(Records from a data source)
---

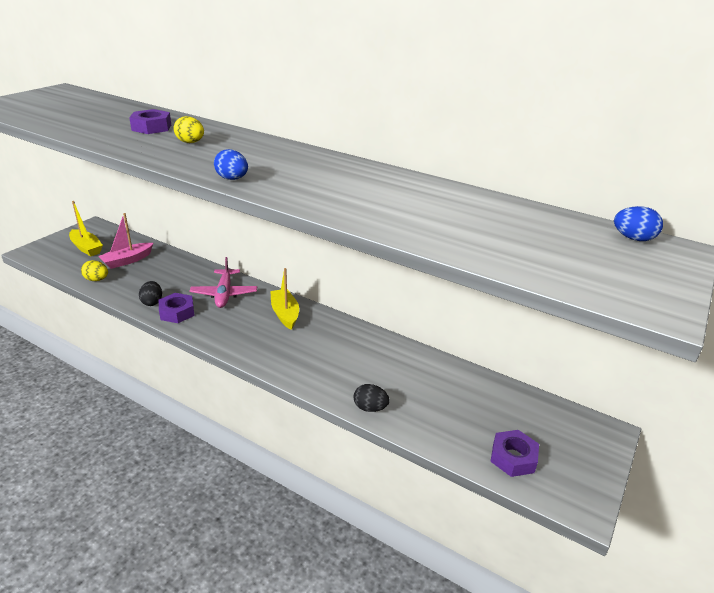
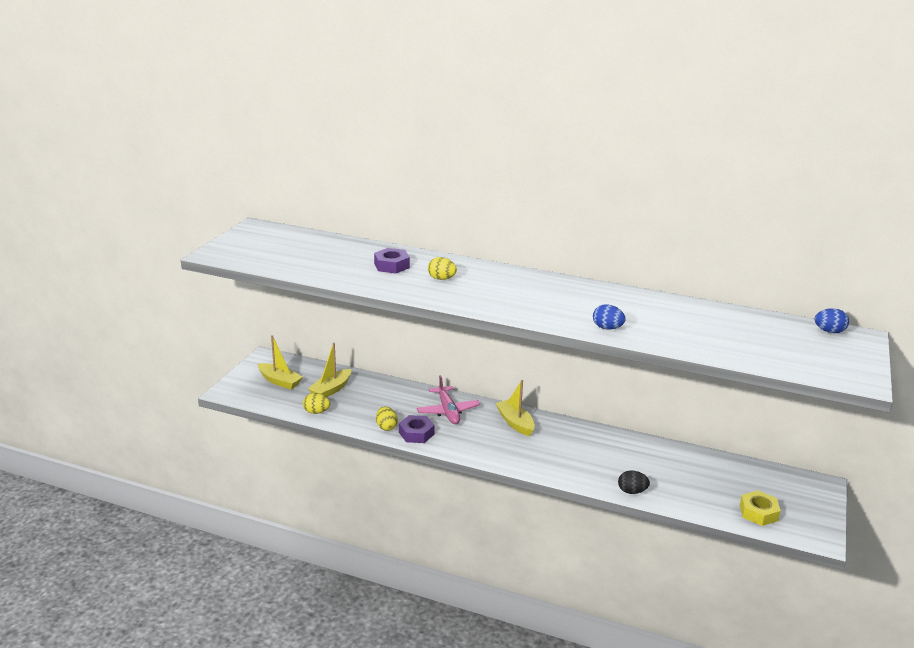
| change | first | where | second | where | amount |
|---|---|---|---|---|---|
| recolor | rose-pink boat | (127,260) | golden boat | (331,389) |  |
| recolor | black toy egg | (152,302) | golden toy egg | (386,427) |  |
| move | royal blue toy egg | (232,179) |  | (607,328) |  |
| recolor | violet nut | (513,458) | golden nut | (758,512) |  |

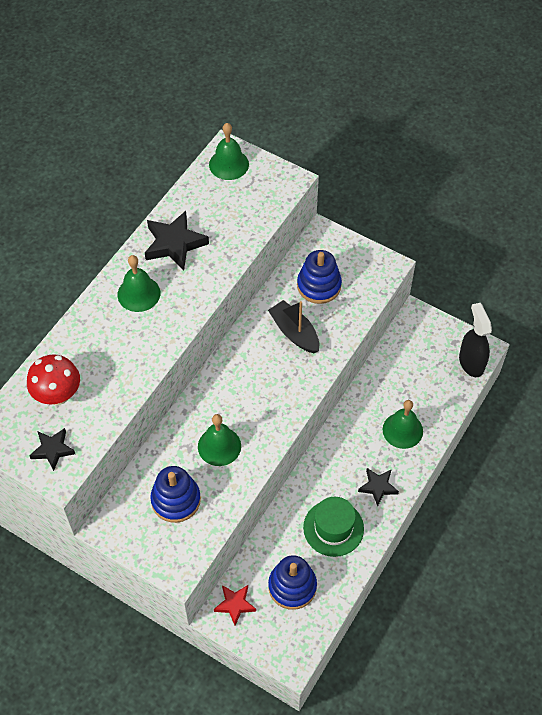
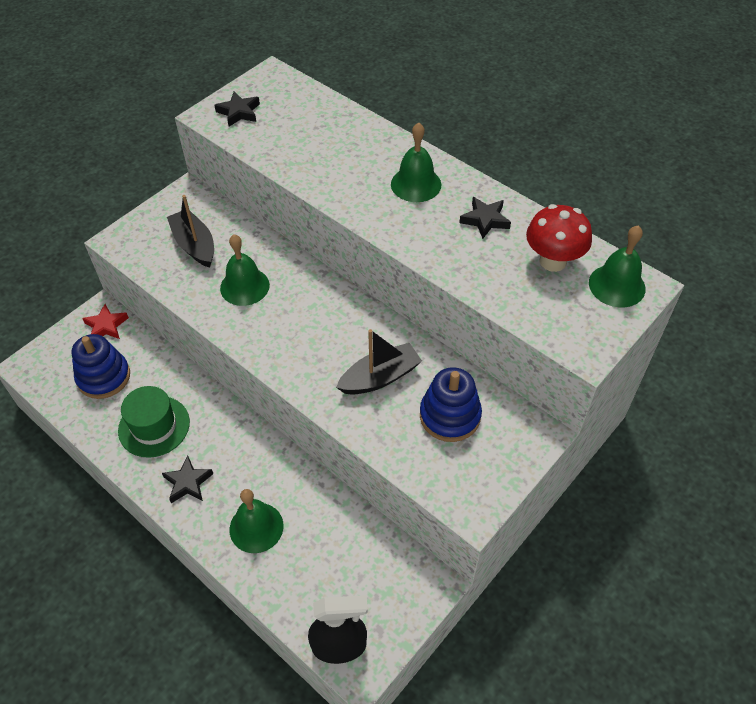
| change | first | where | second | where | amount |
|---|---|---|---|---|---|
| replace | royal blue stacking rings | (176,500) | black boat | (194,245) |  |
| resize | black five-pointed star | (174,244) |  | (485,220) | x0.61 |
| move | scarlet fungus | (58,395) |  | (553,261) |  |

---

The answer must restate each entry word for word and contain no images.

▸ Answer box:
| change | first | where | second | where | amount |
|---|---|---|---|---|---|
| recolor | rose-pink boat | (127,260) | golden boat | (331,389) |  |
| recolor | black toy egg | (152,302) | golden toy egg | (386,427) |  |
| move | royal blue toy egg | (232,179) |  | (607,328) |  |
| recolor | violet nut | (513,458) | golden nut | (758,512) |  |

| change | first | where | second | where | amount |
|---|---|---|---|---|---|
| replace | royal blue stacking rings | (176,500) | black boat | (194,245) |  |
| resize | black five-pointed star | (174,244) |  | (485,220) | x0.61 |
| move | scarlet fungus | (58,395) |  | (553,261) |  |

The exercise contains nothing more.